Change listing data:
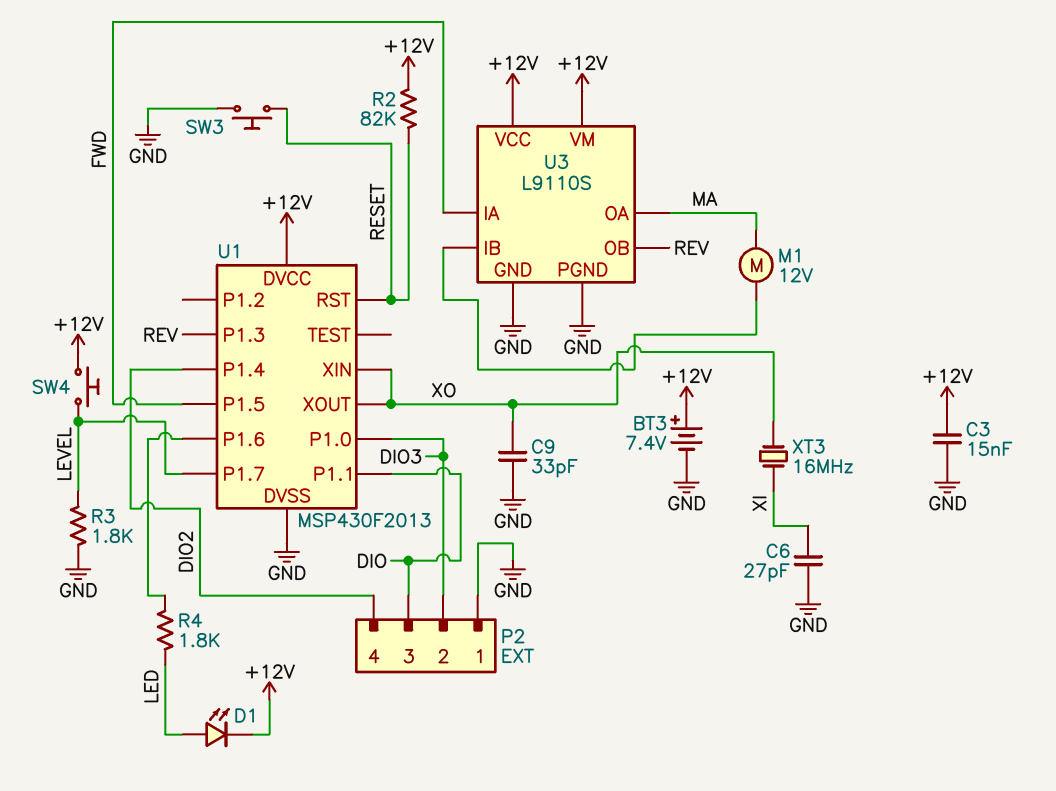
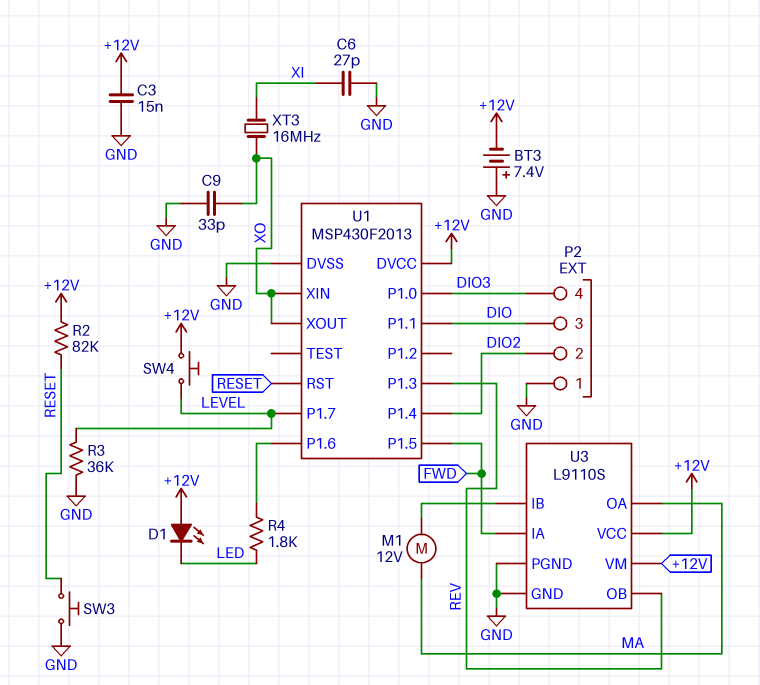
BT3: 7.4V (plus +12V, minus GND) -> 7.4V (plus GND, minus +12V)
D1: LED (A LED, K +12V) -> LED (A +12V, K LED)
P2 pin 2: DIO3 -> DIO2
P2 pin 4: DIO2 -> DIO3
R3: 1.8k (GND, LEVEL) -> 36k (GND, LEVEL)

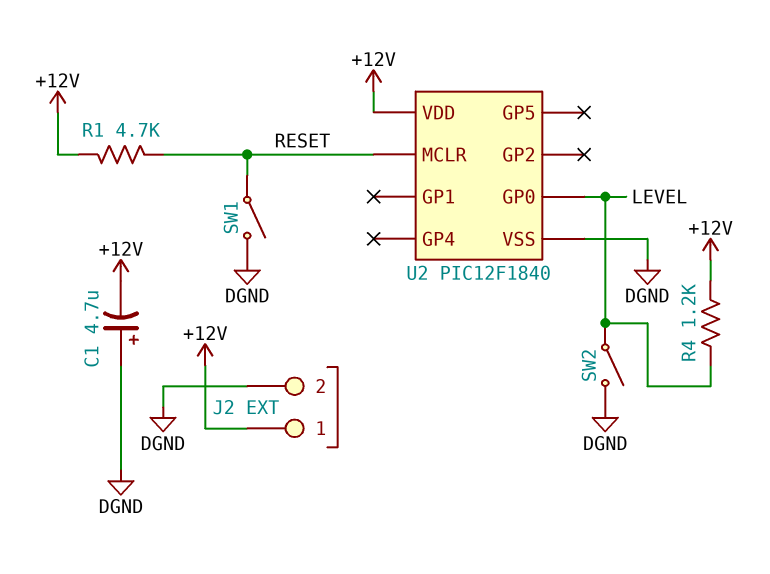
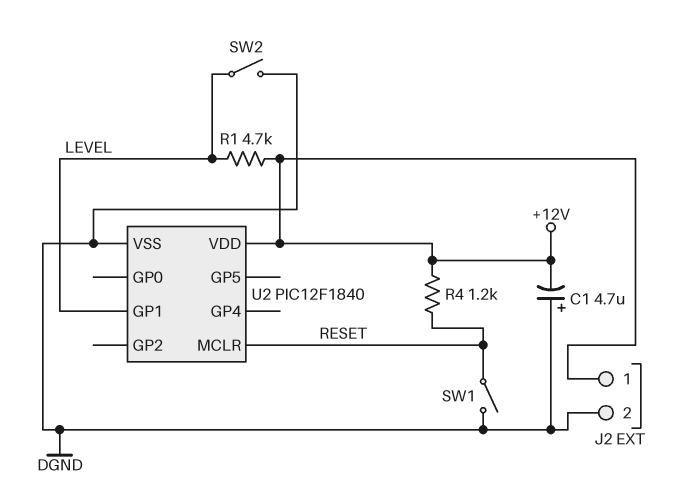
R1: 4.7k (+12V, RESET) -> 4.7k (+12V, LEVEL)
R4: 1.2k (+12V, LEVEL) -> 1.2k (+12V, RESET)
U2 pin GP0: LEVEL -> none
U2 pin GP1: none -> LEVEL

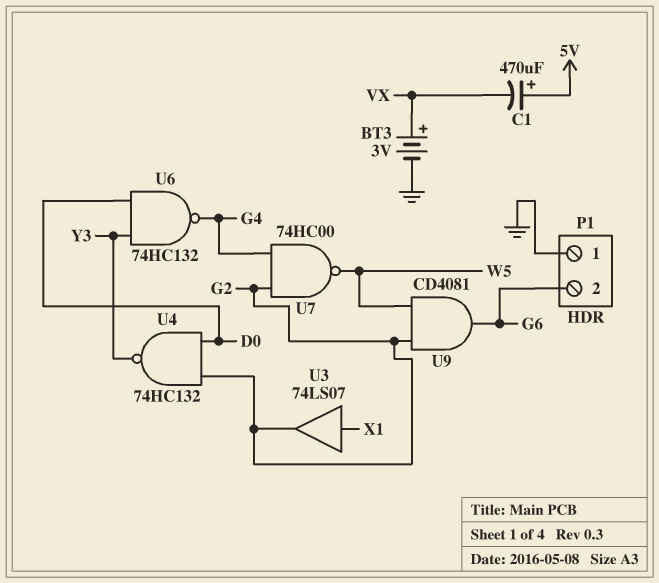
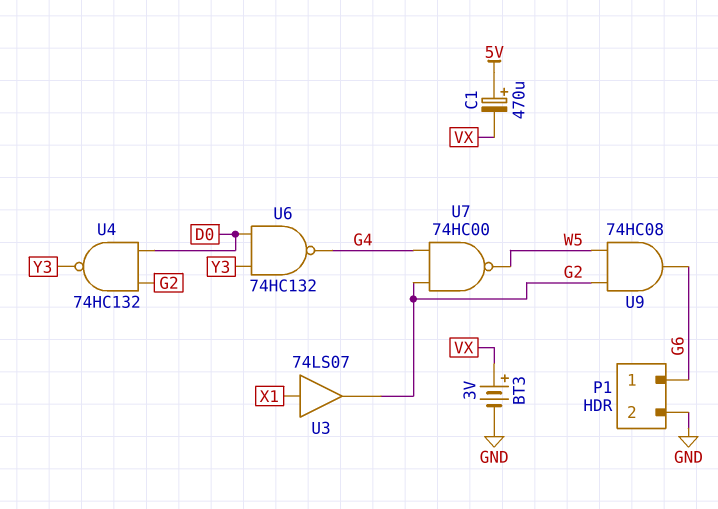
P1 pin 1: GND -> G6
P1 pin 2: G6 -> GND
U9: AND CD4081 (in G2, in W5, out G6) -> AND 74HC08 (in G2, in W5, out G6)

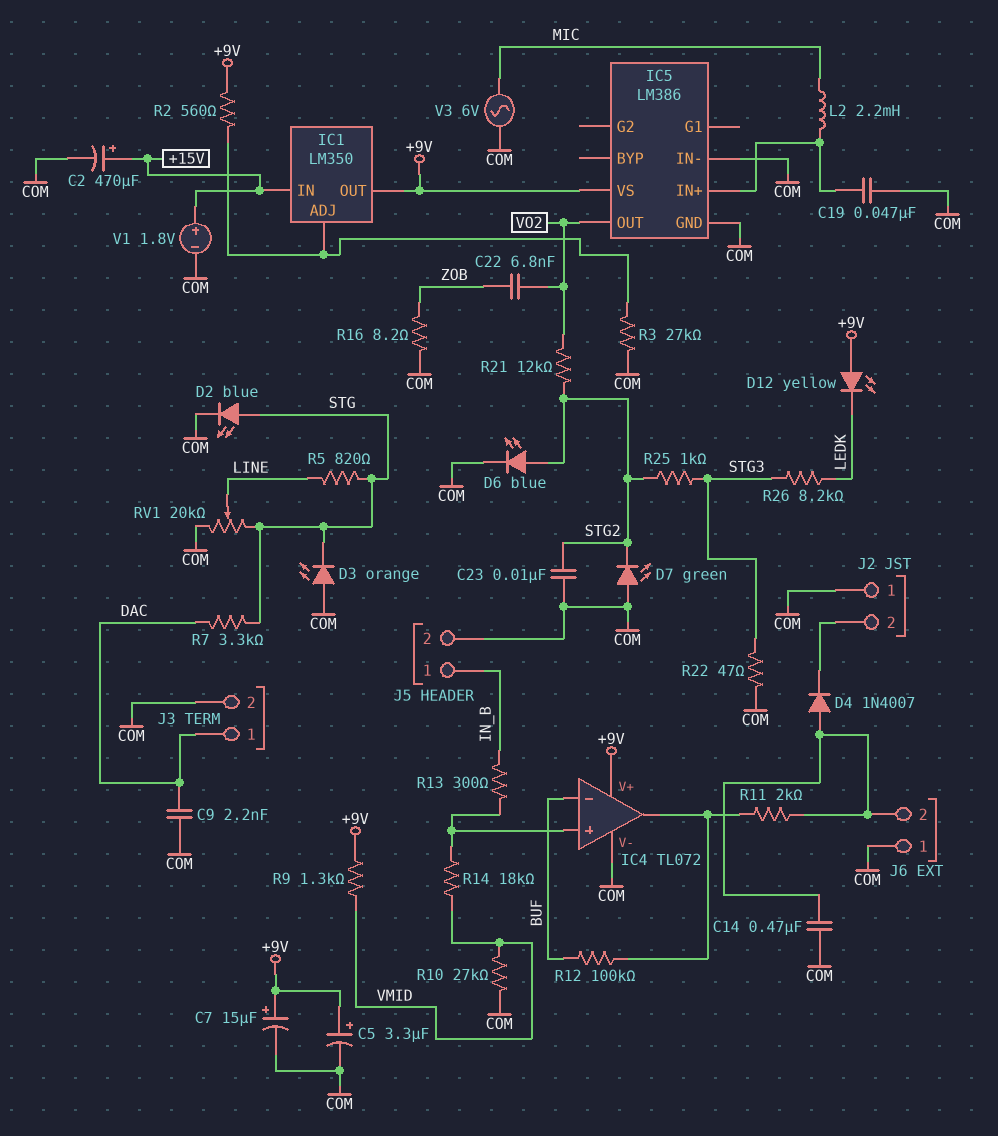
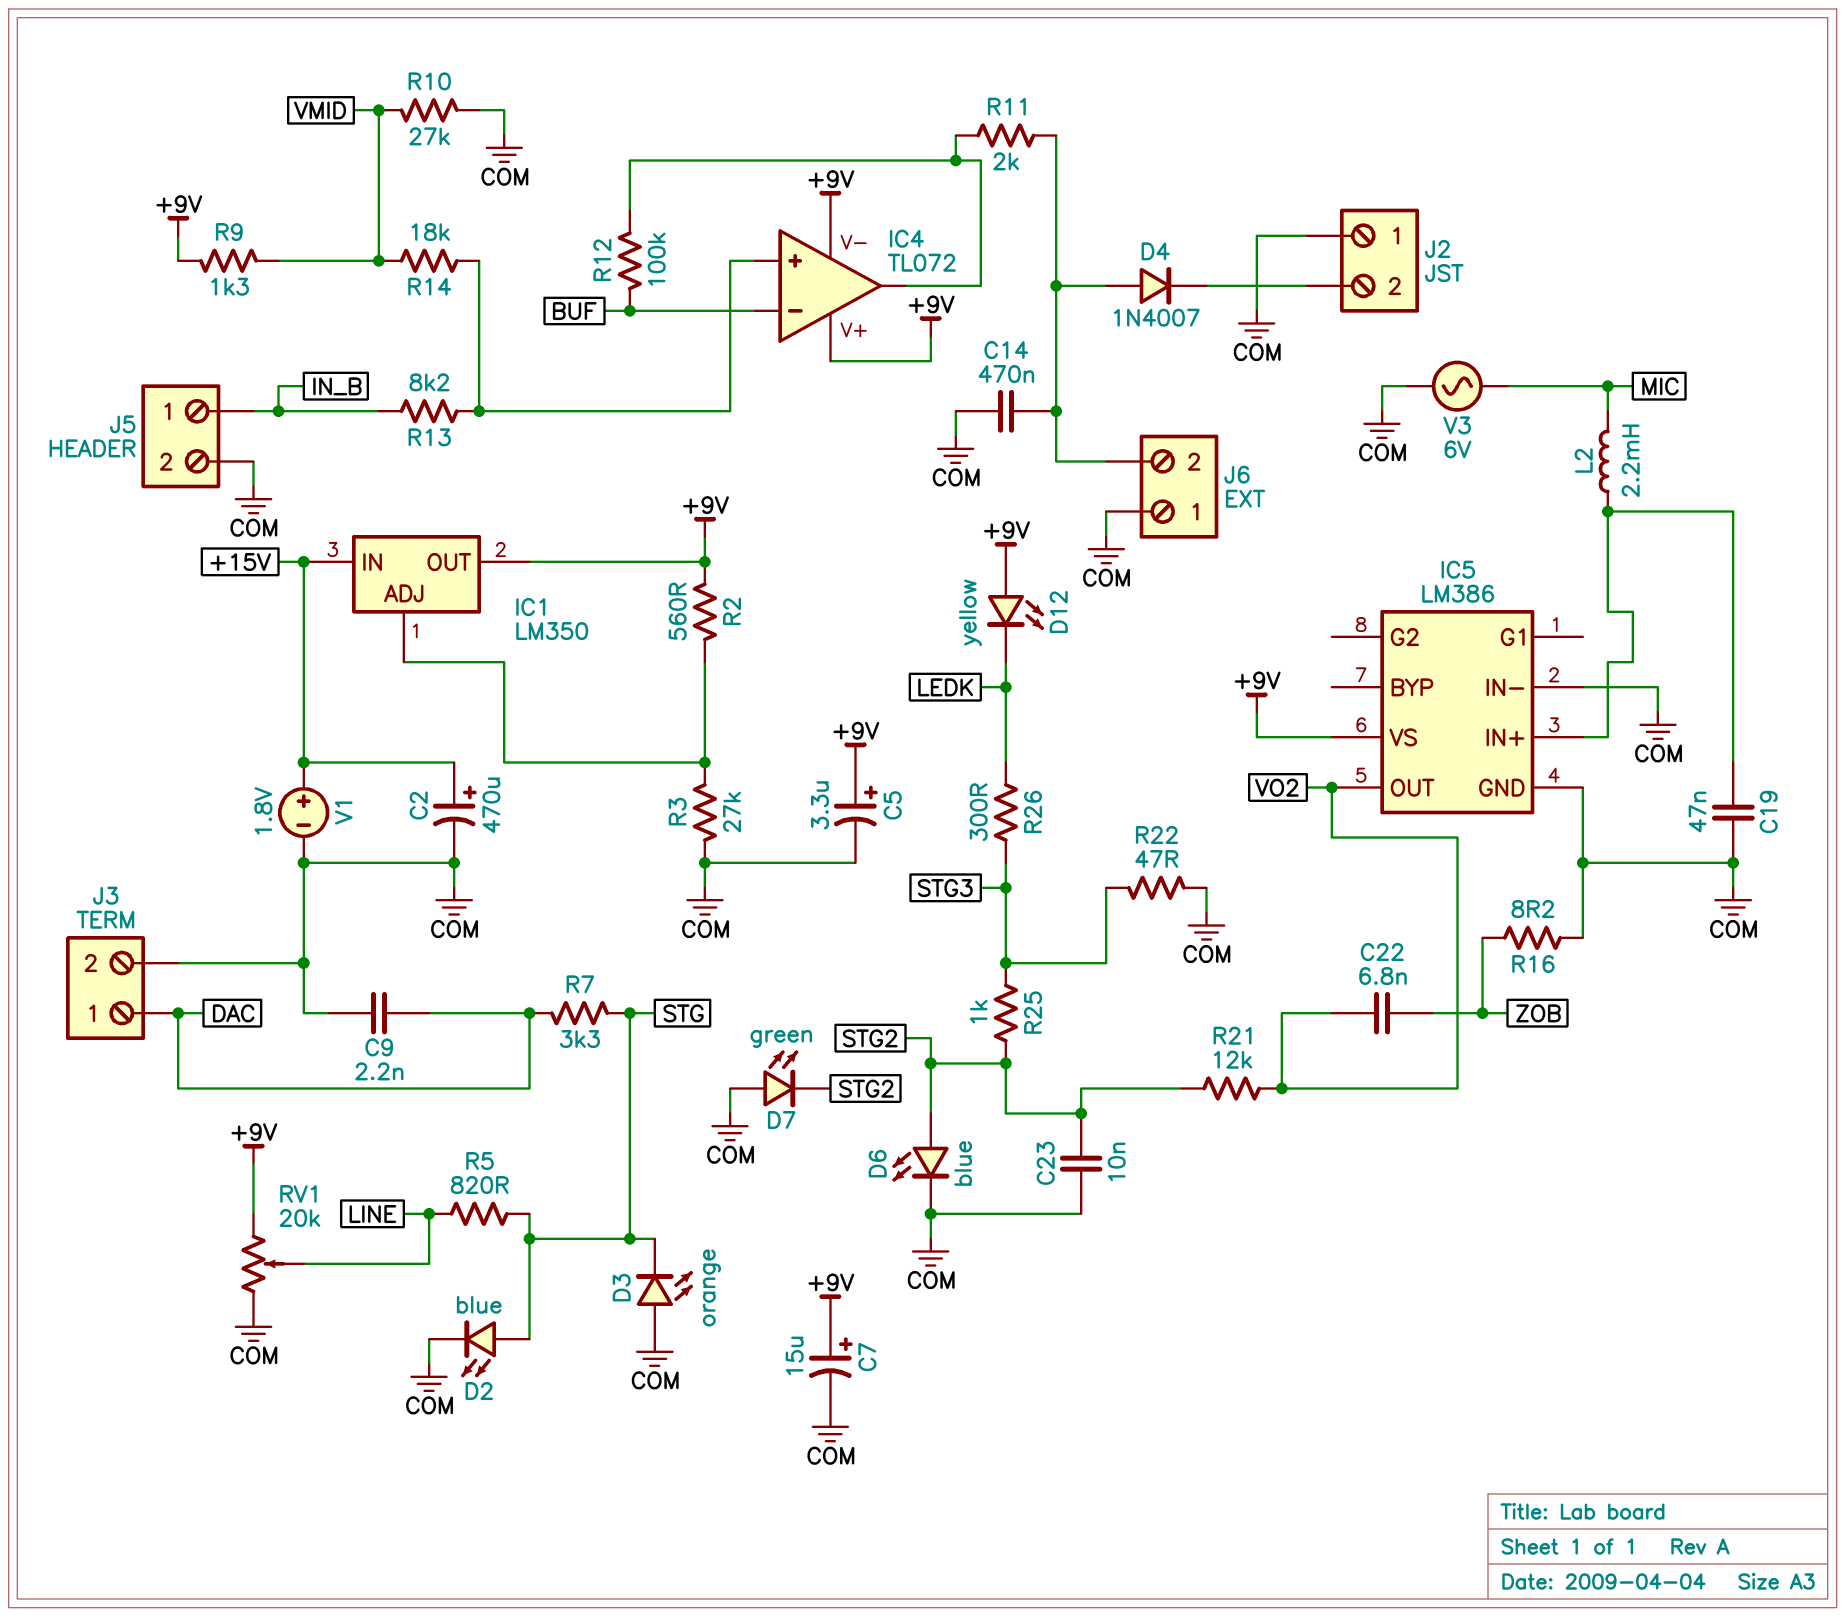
IC4 pin V-: COM -> +9V
R13: 300 (IC4/in+, IN_B) -> 8.2k (IC4/in+, IN_B)
R26: 8.2k (LEDK, STG3) -> 300 (LEDK, STG3)
RV1: 20k (COM, STG, wiper LINE) -> 20k (+9V, COM, wiper LINE)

■ Task details ■
Collect the lines of the records that include the string "LEVEL".

■ Written response ■
R3: 1.8k (GND, LEVEL) -> 36k (GND, LEVEL)
R1: 4.7k (+12V, RESET) -> 4.7k (+12V, LEVEL)
R4: 1.2k (+12V, LEVEL) -> 1.2k (+12V, RESET)
U2 pin GP0: LEVEL -> none
U2 pin GP1: none -> LEVEL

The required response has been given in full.